> _TASK_
Print the listing below exactly, images excluded.

> _RECORD SET_

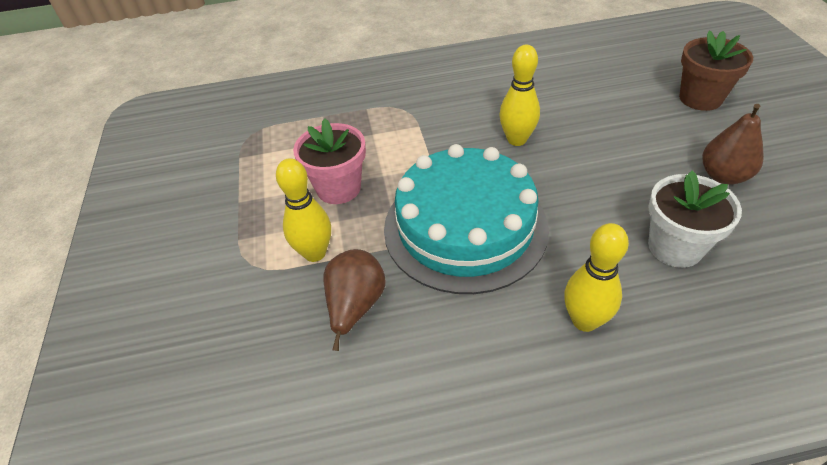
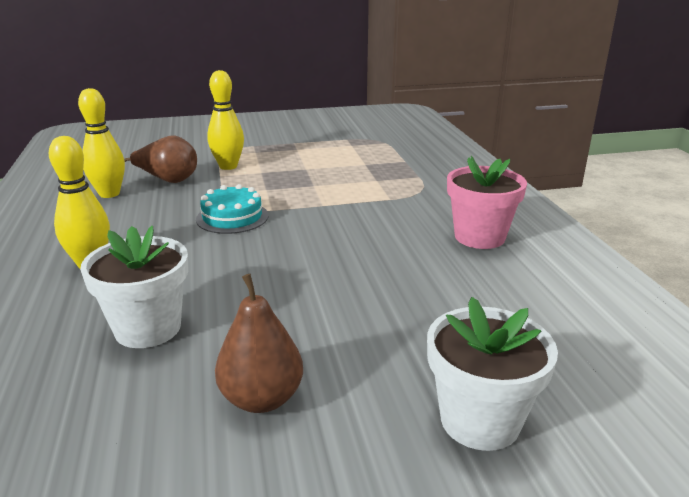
camera: 85 degrees right, 20 degrees down
pink flower pot [293,118,366,204] -> pink flower pot moved to [447,156,527,249]
turquoise cake [384,144,549,294] -> turquoise cake [196,184,269,234], size x0.46
yellow bowling pin [499,45,540,146] -> yellow bowling pin moved to [78,88,125,198]
brown flower pot [679,30,753,111] -> white flower pot [427,297,558,451]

> _ANSWER TO THE PROBLEM_
camera: 85 degrees right, 20 degrees down
pink flower pot [293,118,366,204] -> pink flower pot moved to [447,156,527,249]
turquoise cake [384,144,549,294] -> turquoise cake [196,184,269,234], size x0.46
yellow bowling pin [499,45,540,146] -> yellow bowling pin moved to [78,88,125,198]
brown flower pot [679,30,753,111] -> white flower pot [427,297,558,451]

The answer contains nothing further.